Work to be completed:
How many lines of the records hold the string "blue"? Reply with the number alone.

-------- Supplied data --------

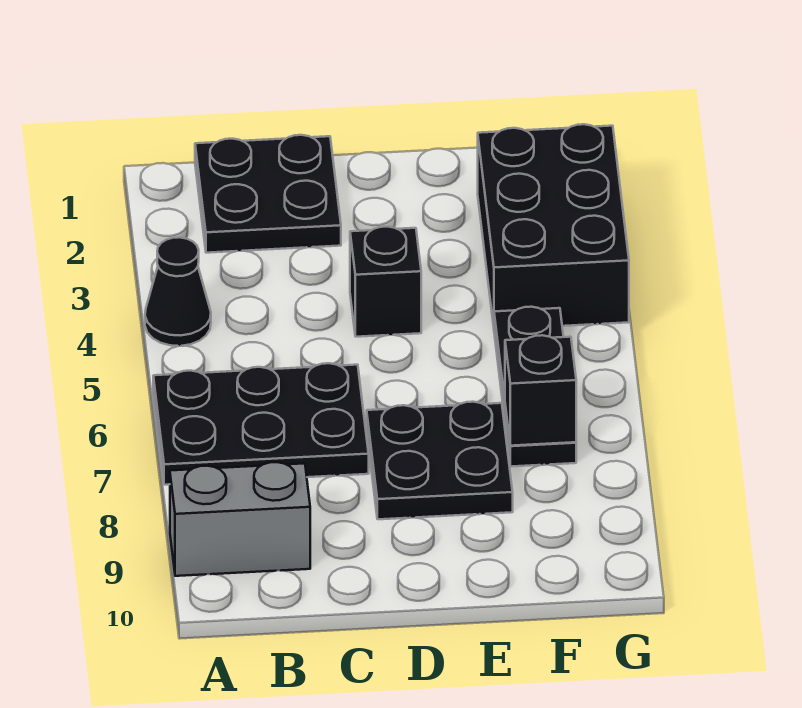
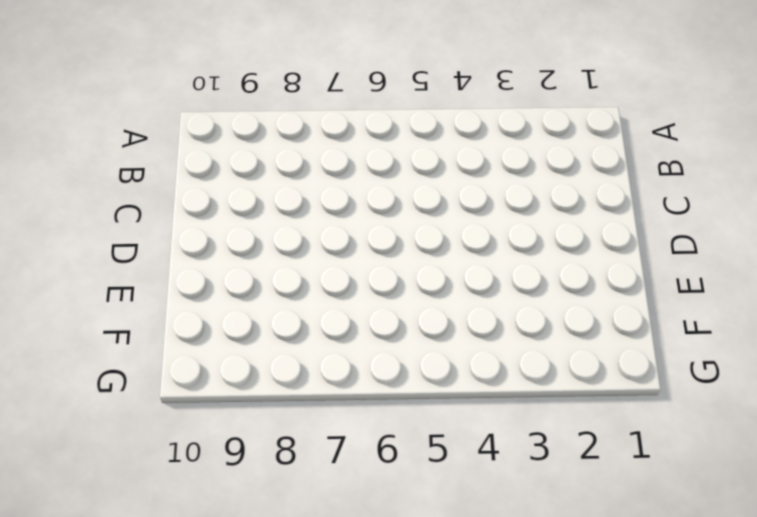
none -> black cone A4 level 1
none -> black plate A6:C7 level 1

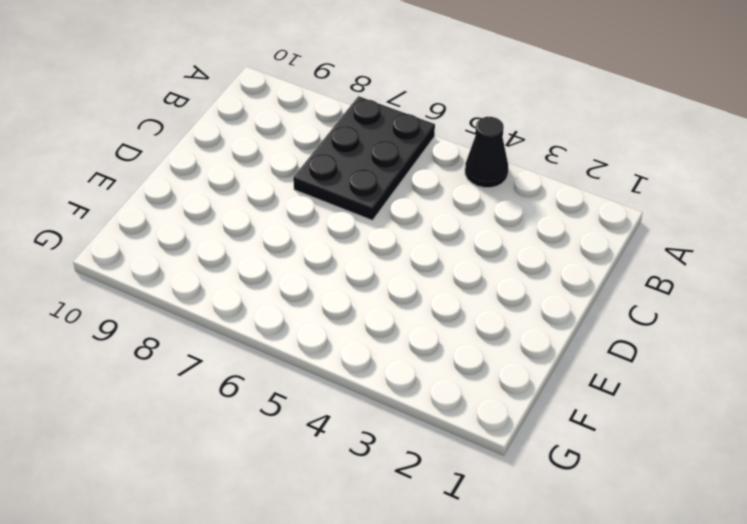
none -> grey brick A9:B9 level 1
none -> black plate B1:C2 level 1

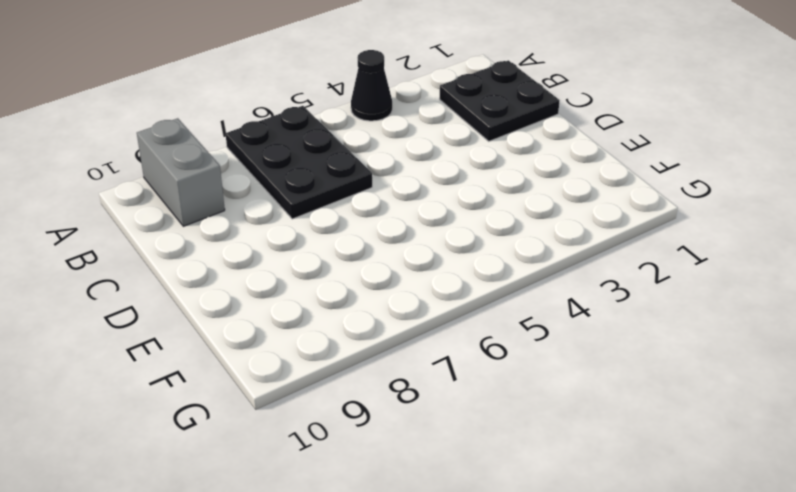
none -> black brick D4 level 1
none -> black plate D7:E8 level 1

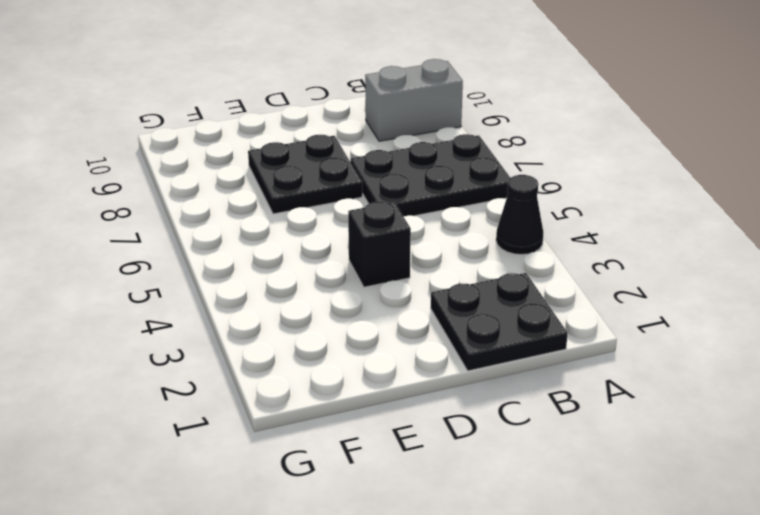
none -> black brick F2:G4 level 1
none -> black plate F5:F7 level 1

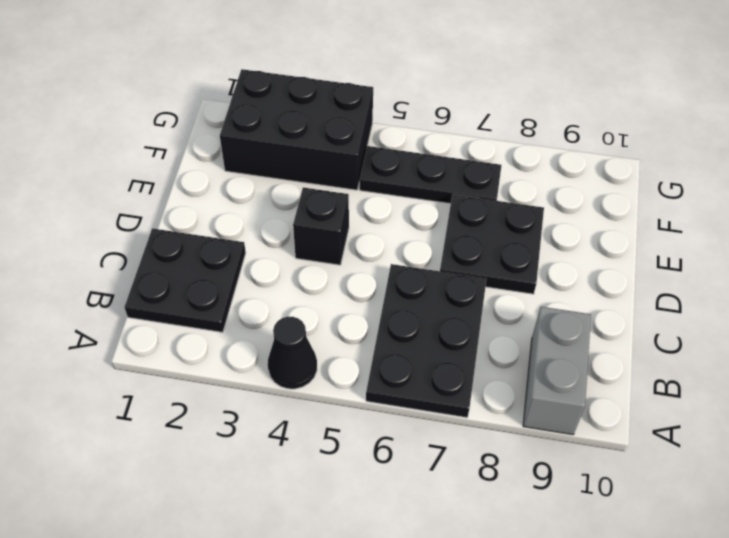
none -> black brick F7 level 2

--------
-------- Supplied data --------

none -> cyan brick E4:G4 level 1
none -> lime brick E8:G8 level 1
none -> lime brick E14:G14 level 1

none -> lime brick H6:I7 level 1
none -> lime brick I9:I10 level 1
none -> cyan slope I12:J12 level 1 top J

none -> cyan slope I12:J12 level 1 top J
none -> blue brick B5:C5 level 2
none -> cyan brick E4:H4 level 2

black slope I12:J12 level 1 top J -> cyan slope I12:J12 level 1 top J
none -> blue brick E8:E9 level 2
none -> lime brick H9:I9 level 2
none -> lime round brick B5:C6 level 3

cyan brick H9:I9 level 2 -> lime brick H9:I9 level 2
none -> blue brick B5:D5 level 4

--------

Result below:
3